- [WORK ITEM]:
The result should consist solely of the line containing "(419, 216) = (366, 218): green" and the lines that follow it below, each reproduced exactly, the last line included.

[[ INFORMATION GIVEN open ]]

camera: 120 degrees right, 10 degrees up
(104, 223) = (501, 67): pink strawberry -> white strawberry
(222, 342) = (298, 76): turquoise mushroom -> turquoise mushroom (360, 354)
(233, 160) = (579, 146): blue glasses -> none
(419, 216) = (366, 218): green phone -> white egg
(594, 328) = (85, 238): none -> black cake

[[ INFORMATION GIVEN closed ]]

- [PROBLEM SOLUTION]:
(419, 216) = (366, 218): green phone -> white egg
(594, 328) = (85, 238): none -> black cake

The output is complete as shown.